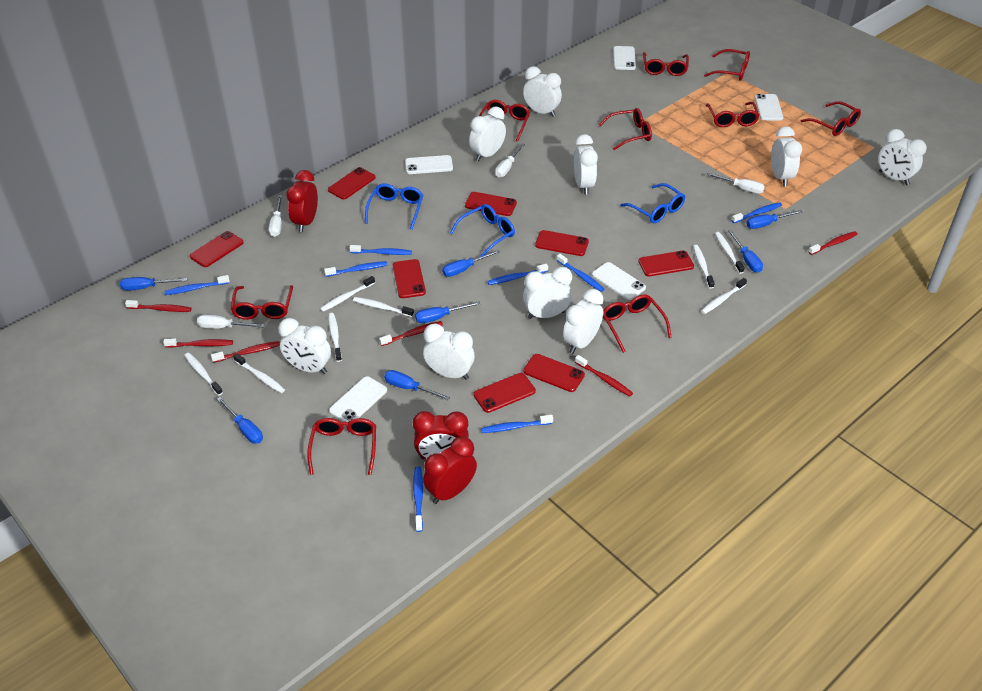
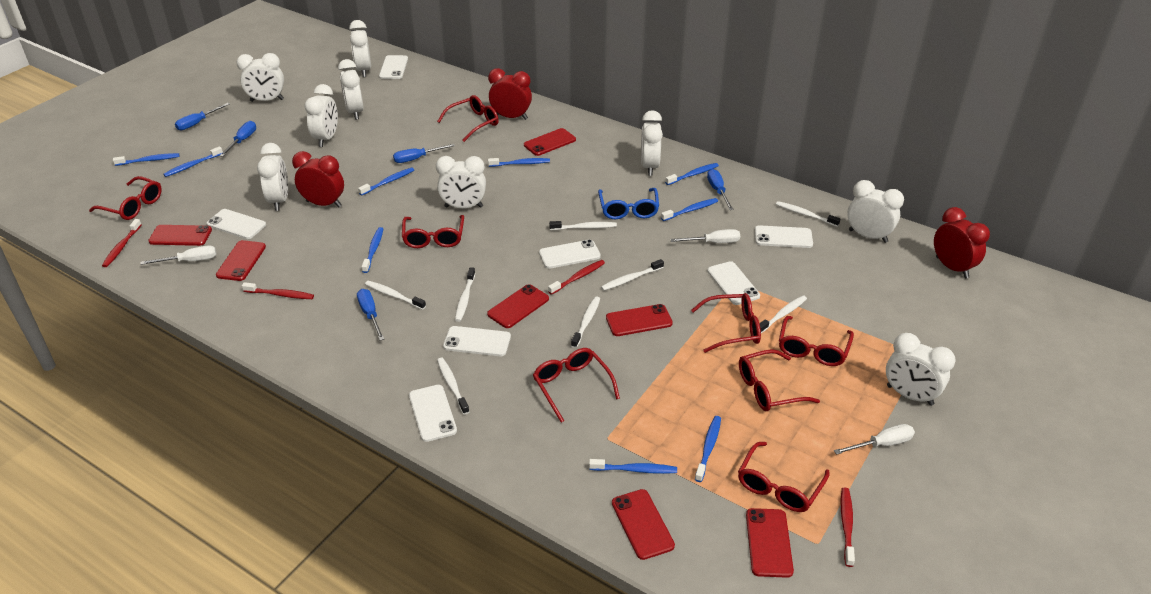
blue glasses: 3 -> 1
blue screwdriver: 7 -> 5
blue toothbrush: 8 -> 9
red glasses: 9 -> 8
red phone: 8 -> 7
red toothbrush: 6 -> 4
white phone: 5 -> 7
white screwdriver: 4 -> 3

|---|

> [TASK OBJECTIVE] The records above must all be output exactly. Omit the images.

> [RESPONSE BELOW]
blue glasses: 3 -> 1
blue screwdriver: 7 -> 5
blue toothbrush: 8 -> 9
red glasses: 9 -> 8
red phone: 8 -> 7
red toothbrush: 6 -> 4
white phone: 5 -> 7
white screwdriver: 4 -> 3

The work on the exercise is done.